Top of Available records

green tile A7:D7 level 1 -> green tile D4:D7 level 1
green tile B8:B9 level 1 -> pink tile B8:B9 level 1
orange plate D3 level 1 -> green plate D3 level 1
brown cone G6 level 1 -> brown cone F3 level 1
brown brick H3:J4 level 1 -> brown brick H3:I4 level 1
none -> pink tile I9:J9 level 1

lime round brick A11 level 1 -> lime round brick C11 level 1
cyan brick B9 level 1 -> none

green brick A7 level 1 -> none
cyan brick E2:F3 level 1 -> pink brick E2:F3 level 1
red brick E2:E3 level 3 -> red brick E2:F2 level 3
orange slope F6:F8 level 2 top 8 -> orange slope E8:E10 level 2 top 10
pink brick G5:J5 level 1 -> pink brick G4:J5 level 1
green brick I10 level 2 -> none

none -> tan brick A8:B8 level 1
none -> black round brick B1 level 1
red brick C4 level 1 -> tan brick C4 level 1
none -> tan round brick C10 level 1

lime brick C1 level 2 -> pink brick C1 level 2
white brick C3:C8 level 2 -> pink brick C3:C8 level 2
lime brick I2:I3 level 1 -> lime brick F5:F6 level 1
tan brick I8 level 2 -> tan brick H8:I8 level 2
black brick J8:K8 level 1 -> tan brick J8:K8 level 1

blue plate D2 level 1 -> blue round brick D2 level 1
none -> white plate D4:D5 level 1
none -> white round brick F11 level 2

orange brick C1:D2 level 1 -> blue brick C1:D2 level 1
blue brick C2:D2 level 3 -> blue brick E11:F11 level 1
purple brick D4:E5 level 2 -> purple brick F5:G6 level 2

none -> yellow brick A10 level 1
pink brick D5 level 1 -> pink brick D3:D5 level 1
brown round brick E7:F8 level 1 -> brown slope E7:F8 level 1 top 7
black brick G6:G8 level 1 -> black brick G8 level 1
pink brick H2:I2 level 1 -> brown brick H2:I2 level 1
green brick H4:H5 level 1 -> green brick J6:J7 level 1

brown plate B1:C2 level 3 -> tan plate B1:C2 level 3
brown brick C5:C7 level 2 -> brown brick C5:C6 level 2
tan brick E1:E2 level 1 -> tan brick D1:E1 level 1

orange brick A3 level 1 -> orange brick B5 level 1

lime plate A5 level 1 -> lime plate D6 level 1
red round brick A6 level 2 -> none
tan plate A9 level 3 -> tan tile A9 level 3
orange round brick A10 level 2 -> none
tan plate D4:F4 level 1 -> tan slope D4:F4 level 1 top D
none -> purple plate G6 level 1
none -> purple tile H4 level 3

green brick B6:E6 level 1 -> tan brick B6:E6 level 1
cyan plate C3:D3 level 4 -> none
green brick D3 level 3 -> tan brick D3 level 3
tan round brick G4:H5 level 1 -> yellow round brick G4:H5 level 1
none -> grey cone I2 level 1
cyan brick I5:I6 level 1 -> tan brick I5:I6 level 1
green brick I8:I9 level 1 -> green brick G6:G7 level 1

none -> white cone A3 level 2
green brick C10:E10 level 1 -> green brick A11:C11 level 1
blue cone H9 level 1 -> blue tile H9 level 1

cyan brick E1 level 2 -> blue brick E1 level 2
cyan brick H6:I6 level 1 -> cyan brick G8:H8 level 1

Bottom of Available records

◆ Work item
Starting at the first line of the data above, please restate word for word every line up to and including the one that holds "green brick H4:H5", and add nothing else.

◆ Answer
green tile A7:D7 level 1 -> green tile D4:D7 level 1
green tile B8:B9 level 1 -> pink tile B8:B9 level 1
orange plate D3 level 1 -> green plate D3 level 1
brown cone G6 level 1 -> brown cone F3 level 1
brown brick H3:J4 level 1 -> brown brick H3:I4 level 1
none -> pink tile I9:J9 level 1

lime round brick A11 level 1 -> lime round brick C11 level 1
cyan brick B9 level 1 -> none

green brick A7 level 1 -> none
cyan brick E2:F3 level 1 -> pink brick E2:F3 level 1
red brick E2:E3 level 3 -> red brick E2:F2 level 3
orange slope F6:F8 level 2 top 8 -> orange slope E8:E10 level 2 top 10
pink brick G5:J5 level 1 -> pink brick G4:J5 level 1
green brick I10 level 2 -> none

none -> tan brick A8:B8 level 1
none -> black round brick B1 level 1
red brick C4 level 1 -> tan brick C4 level 1
none -> tan round brick C10 level 1

lime brick C1 level 2 -> pink brick C1 level 2
white brick C3:C8 level 2 -> pink brick C3:C8 level 2
lime brick I2:I3 level 1 -> lime brick F5:F6 level 1
tan brick I8 level 2 -> tan brick H8:I8 level 2
black brick J8:K8 level 1 -> tan brick J8:K8 level 1

blue plate D2 level 1 -> blue round brick D2 level 1
none -> white plate D4:D5 level 1
none -> white round brick F11 level 2

orange brick C1:D2 level 1 -> blue brick C1:D2 level 1
blue brick C2:D2 level 3 -> blue brick E11:F11 level 1
purple brick D4:E5 level 2 -> purple brick F5:G6 level 2

none -> yellow brick A10 level 1
pink brick D5 level 1 -> pink brick D3:D5 level 1
brown round brick E7:F8 level 1 -> brown slope E7:F8 level 1 top 7
black brick G6:G8 level 1 -> black brick G8 level 1
pink brick H2:I2 level 1 -> brown brick H2:I2 level 1
green brick H4:H5 level 1 -> green brick J6:J7 level 1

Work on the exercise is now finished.